**** EXTRACTED RECORDS ****

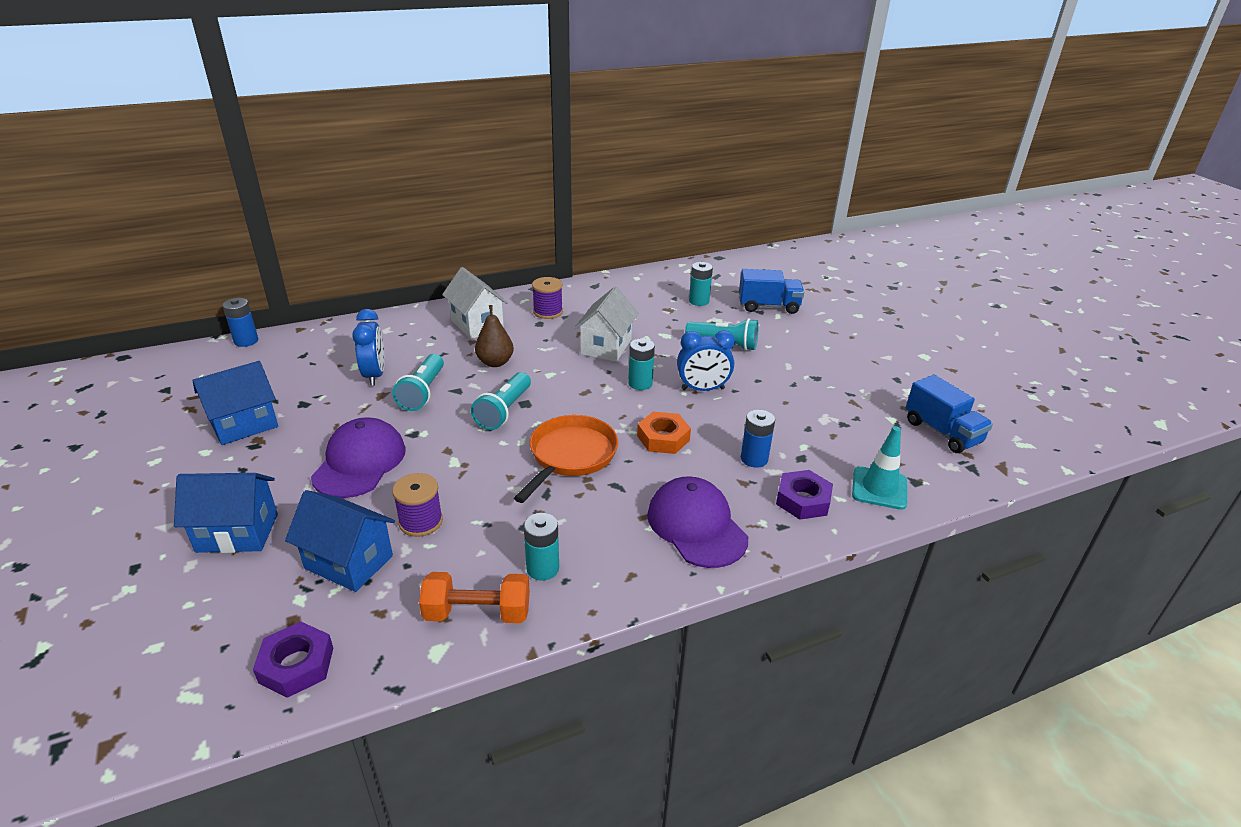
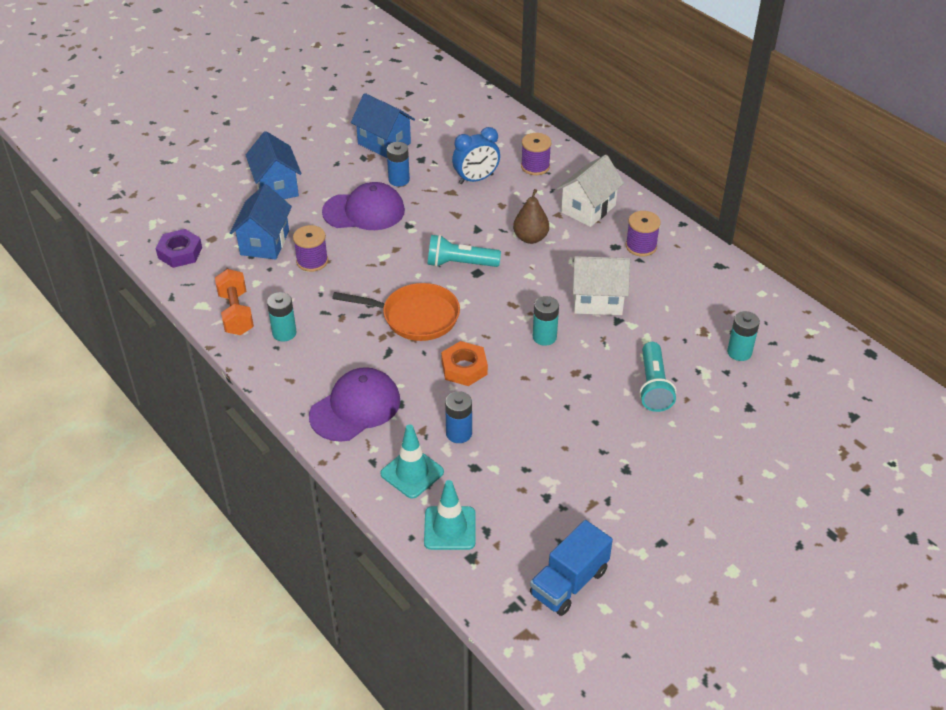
camera: 75 degrees right, 10 degrees up
(246, 341) = (489, 99): blue battery -> blue battery (399, 180)
(388, 338) = (535, 166): none -> purple spool
(422, 392) = (464, 212): turquoise flashlight -> none
(702, 389) = (557, 382): blue clock -> none
(768, 306) = (767, 414): blue truck -> none
(803, 500) = (412, 473): purple nut -> turquoise traffic cone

****

> TASK REQUIREMENTS
Wherever a line in the entries holds "blue", copy that line.

> TASK RESPONSE
(246, 341) = (489, 99): blue battery -> blue battery (399, 180)
(702, 389) = (557, 382): blue clock -> none
(768, 306) = (767, 414): blue truck -> none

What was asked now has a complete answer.